EXERCISE BRIEF: An exact, word-for-word copy of the entries is required, beginning at the line that contains "lime brick G9 level 1 -> none" and ending at the last line, both included.
★ ★ ★
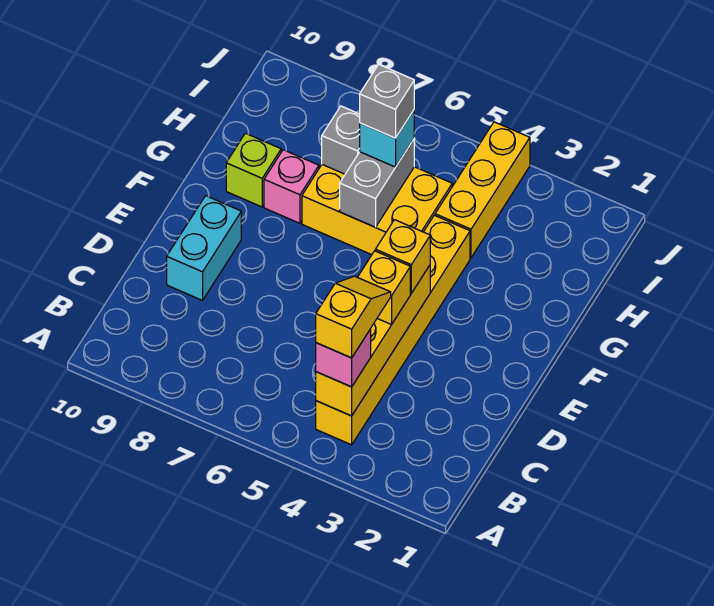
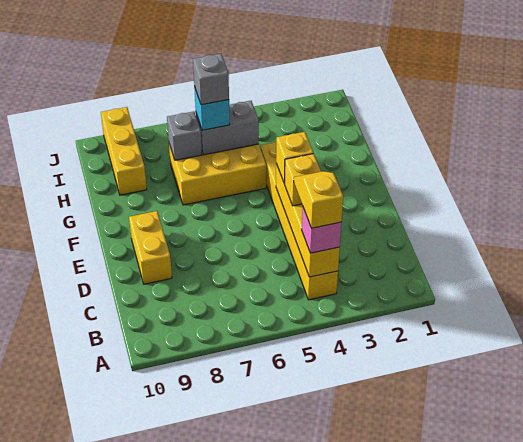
cyan brick D9:E9 level 1 -> yellow brick D9:E9 level 1
grey brick G6:H6 level 2 -> grey brick H5:H6 level 2
pink brick G8 level 1 -> none
lime brick G9 level 1 -> none
yellow brick H4:J4 level 1 -> yellow brick H9:J9 level 1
★ ★ ★
OUTPUT:
lime brick G9 level 1 -> none
yellow brick H4:J4 level 1 -> yellow brick H9:J9 level 1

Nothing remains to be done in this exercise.